■ EXERCISE OBJECTIVE: Go through the listing below from the line containing "orange brick D7" to its last line, retyping each line exactly and nothing else.
(MATERIAL PROVIDED Opens)
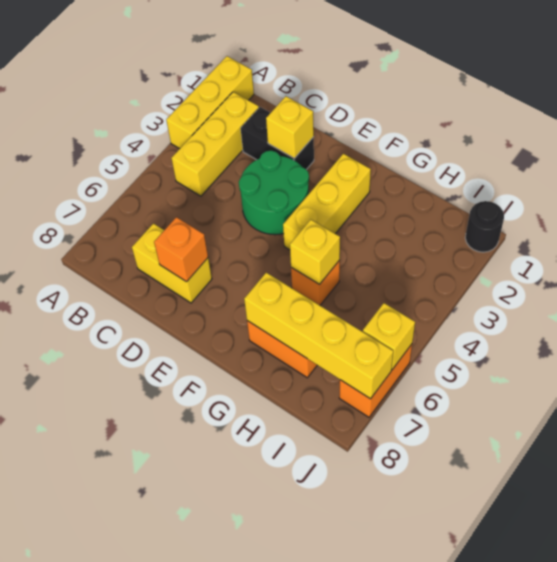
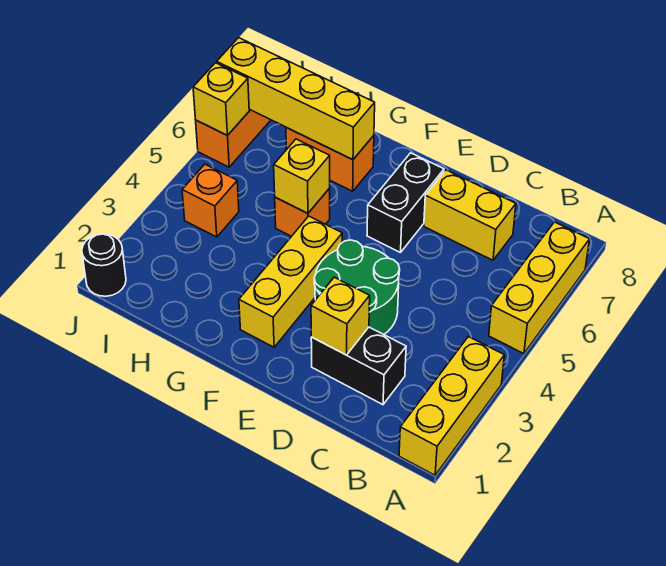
yellow brick B2:B4 level 1 -> yellow brick A5:A7 level 1
orange brick D7 level 2 -> orange brick I4 level 1
none -> black brick E6:E7 level 1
(MATERIAL PROVIDED Closes)
■ TASK OUTPUT:
orange brick D7 level 2 -> orange brick I4 level 1
none -> black brick E6:E7 level 1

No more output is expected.